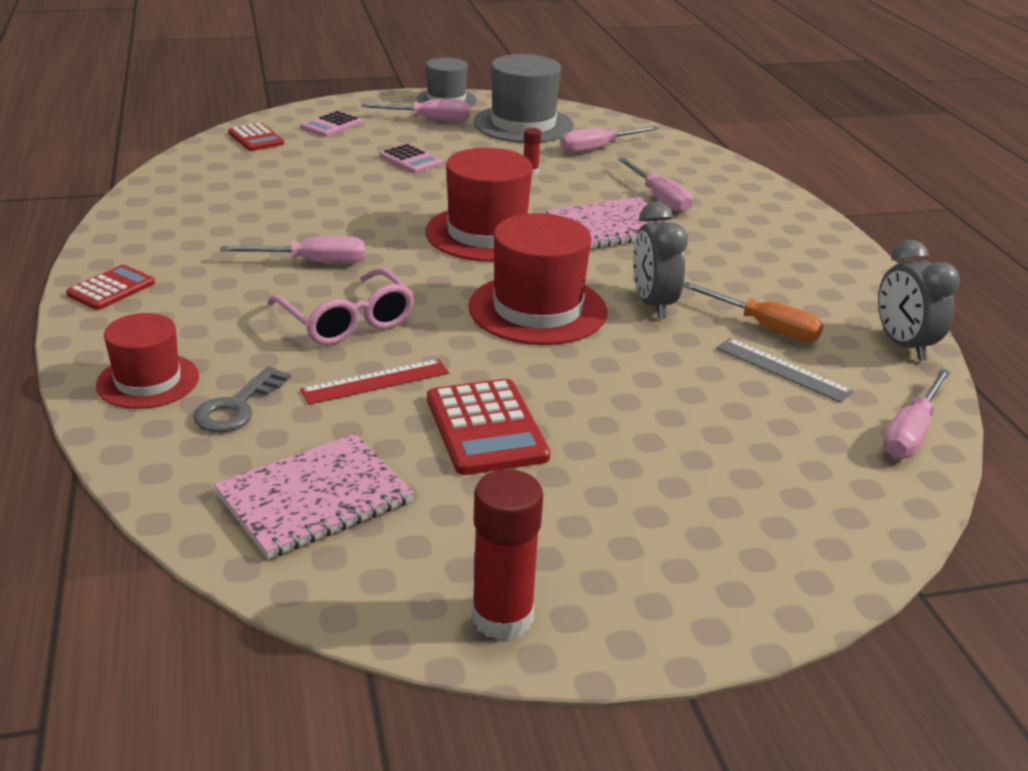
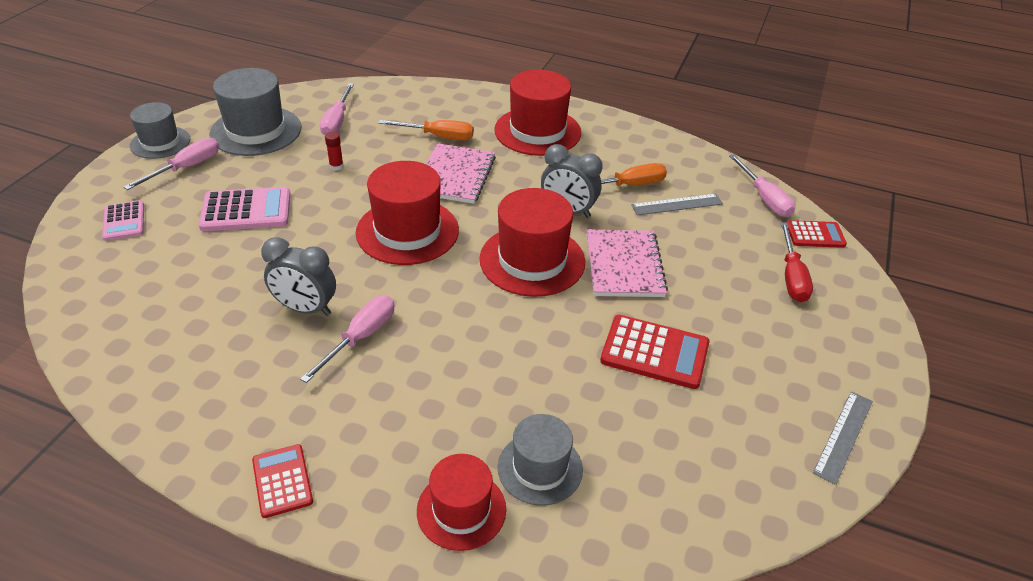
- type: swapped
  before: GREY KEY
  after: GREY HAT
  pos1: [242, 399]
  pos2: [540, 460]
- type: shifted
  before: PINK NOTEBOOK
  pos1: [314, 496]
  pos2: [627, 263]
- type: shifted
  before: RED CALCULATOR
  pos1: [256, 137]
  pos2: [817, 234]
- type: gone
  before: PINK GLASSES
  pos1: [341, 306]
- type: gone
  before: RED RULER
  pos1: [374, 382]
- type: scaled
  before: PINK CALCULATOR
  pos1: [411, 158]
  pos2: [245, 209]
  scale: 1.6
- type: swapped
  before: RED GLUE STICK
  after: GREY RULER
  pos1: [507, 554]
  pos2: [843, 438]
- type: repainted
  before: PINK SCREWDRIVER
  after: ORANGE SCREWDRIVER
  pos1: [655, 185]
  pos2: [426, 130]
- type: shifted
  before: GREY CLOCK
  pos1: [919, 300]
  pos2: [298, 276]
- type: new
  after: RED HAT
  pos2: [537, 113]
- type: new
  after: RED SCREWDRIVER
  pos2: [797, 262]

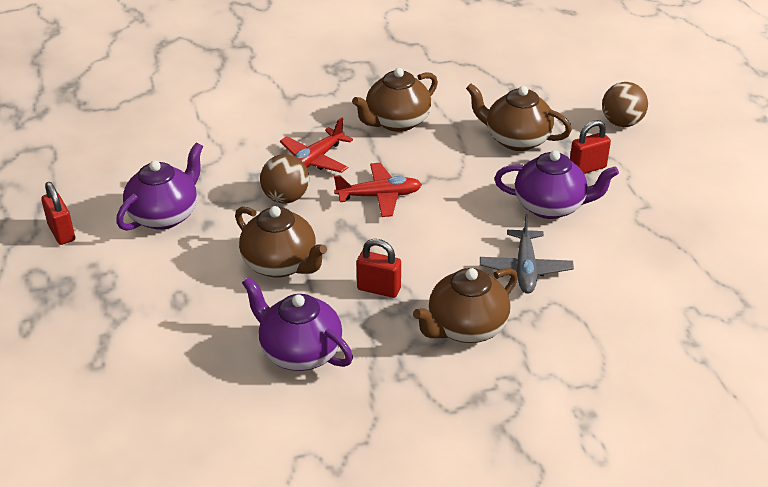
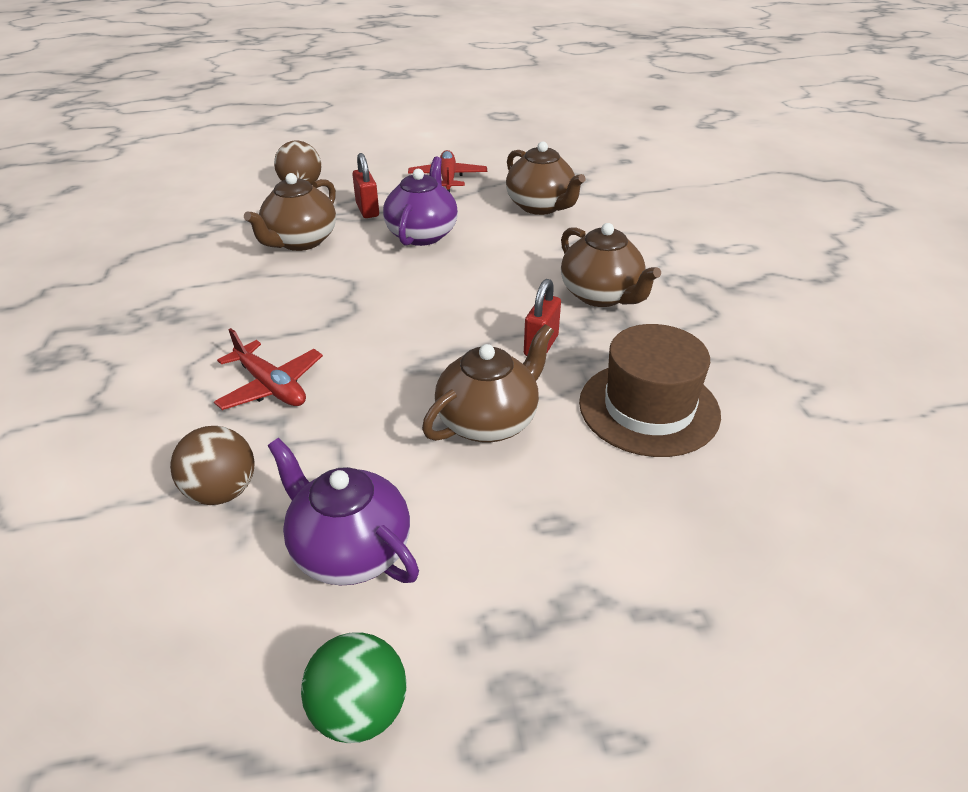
- type: swapped
  before: RED PADLOCK
  after: GREEN BALL
  pos1: [58, 213]
  pos2: [354, 687]
- type: swapped
  before: PURPLE TEAPOT
  after: BROWN HAT
  pos1: [297, 324]
  pos2: [650, 390]
- type: shifted
  before: BROWN BALL
  pos1: [284, 179]
  pos2: [212, 465]
- type: shifted
  before: RED PLANE
  pos1: [378, 190]
  pos2: [447, 171]
- type: shifted
  before: BROWN TEAPOT
  pos1: [395, 100]
  pos2: [546, 178]
- type: gone
  before: GREY PLANE
  pos1: [527, 254]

┄┄┄┄┄┄┄┄┄┄

About this task:
Your copy should hold only the lines running from the one that contains "before: PINK CALCULATOR" through the final line of the data; transcribe them exactly, both ends included, and leave pictures out.

Finished task:
  before: PINK CALCULATOR
  pos1: [411, 158]
  pos2: [245, 209]
  scale: 1.6
- type: swapped
  before: RED GLUE STICK
  after: GREY RULER
  pos1: [507, 554]
  pos2: [843, 438]
- type: repainted
  before: PINK SCREWDRIVER
  after: ORANGE SCREWDRIVER
  pos1: [655, 185]
  pos2: [426, 130]
- type: shifted
  before: GREY CLOCK
  pos1: [919, 300]
  pos2: [298, 276]
- type: new
  after: RED HAT
  pos2: [537, 113]
- type: new
  after: RED SCREWDRIVER
  pos2: [797, 262]

- type: swapped
  before: RED PADLOCK
  after: GREEN BALL
  pos1: [58, 213]
  pos2: [354, 687]
- type: swapped
  before: PURPLE TEAPOT
  after: BROWN HAT
  pos1: [297, 324]
  pos2: [650, 390]
- type: shifted
  before: BROWN BALL
  pos1: [284, 179]
  pos2: [212, 465]
- type: shifted
  before: RED PLANE
  pos1: [378, 190]
  pos2: [447, 171]
- type: shifted
  before: BROWN TEAPOT
  pos1: [395, 100]
  pos2: [546, 178]
- type: gone
  before: GREY PLANE
  pos1: [527, 254]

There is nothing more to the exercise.